**Problem requirements**. Each line from the one containing "pink brick D7:D9" through the end of the data must be retyped exactly, and no other line.

*** Opening Dataset extract ***

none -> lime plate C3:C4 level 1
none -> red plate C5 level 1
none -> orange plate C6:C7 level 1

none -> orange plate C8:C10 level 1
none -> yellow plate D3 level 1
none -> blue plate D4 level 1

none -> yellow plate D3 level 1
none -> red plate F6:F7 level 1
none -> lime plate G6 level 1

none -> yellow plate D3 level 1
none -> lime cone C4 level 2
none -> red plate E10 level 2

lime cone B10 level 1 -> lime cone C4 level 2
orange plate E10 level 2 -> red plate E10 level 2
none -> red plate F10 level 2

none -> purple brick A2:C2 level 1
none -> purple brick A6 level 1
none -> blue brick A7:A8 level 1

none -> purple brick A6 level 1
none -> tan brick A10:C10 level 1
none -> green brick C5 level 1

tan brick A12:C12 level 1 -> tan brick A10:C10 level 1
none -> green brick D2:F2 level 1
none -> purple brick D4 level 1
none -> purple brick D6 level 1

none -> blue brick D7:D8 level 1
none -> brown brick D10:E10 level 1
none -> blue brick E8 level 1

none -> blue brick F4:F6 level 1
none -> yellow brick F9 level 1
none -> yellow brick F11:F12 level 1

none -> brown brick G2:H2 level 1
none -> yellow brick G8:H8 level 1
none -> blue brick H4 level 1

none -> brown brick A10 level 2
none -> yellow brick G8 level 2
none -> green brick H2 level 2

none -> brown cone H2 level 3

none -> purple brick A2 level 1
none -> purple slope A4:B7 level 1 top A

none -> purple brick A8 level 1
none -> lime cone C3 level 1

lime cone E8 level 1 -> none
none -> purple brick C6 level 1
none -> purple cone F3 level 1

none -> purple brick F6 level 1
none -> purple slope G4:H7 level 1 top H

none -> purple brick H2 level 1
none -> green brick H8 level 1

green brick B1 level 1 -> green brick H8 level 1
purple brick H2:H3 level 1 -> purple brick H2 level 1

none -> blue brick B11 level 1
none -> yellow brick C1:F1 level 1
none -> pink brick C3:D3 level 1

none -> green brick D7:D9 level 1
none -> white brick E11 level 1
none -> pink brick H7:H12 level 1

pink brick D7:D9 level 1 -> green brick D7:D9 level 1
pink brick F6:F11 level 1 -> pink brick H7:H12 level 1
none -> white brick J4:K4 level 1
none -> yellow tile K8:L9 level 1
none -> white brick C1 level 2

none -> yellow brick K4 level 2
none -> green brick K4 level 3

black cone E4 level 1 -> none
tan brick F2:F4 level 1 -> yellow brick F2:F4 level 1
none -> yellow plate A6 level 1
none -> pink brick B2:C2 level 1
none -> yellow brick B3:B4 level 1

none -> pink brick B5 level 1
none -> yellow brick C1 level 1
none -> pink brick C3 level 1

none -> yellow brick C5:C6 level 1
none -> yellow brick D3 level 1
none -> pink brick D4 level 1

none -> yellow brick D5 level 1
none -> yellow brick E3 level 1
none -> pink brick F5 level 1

*** Closing Dataset extract ***

**Problem solution**.
pink brick D7:D9 level 1 -> green brick D7:D9 level 1
pink brick F6:F11 level 1 -> pink brick H7:H12 level 1
none -> white brick J4:K4 level 1
none -> yellow tile K8:L9 level 1
none -> white brick C1 level 2

none -> yellow brick K4 level 2
none -> green brick K4 level 3

black cone E4 level 1 -> none
tan brick F2:F4 level 1 -> yellow brick F2:F4 level 1
none -> yellow plate A6 level 1
none -> pink brick B2:C2 level 1
none -> yellow brick B3:B4 level 1

none -> pink brick B5 level 1
none -> yellow brick C1 level 1
none -> pink brick C3 level 1

none -> yellow brick C5:C6 level 1
none -> yellow brick D3 level 1
none -> pink brick D4 level 1

none -> yellow brick D5 level 1
none -> yellow brick E3 level 1
none -> pink brick F5 level 1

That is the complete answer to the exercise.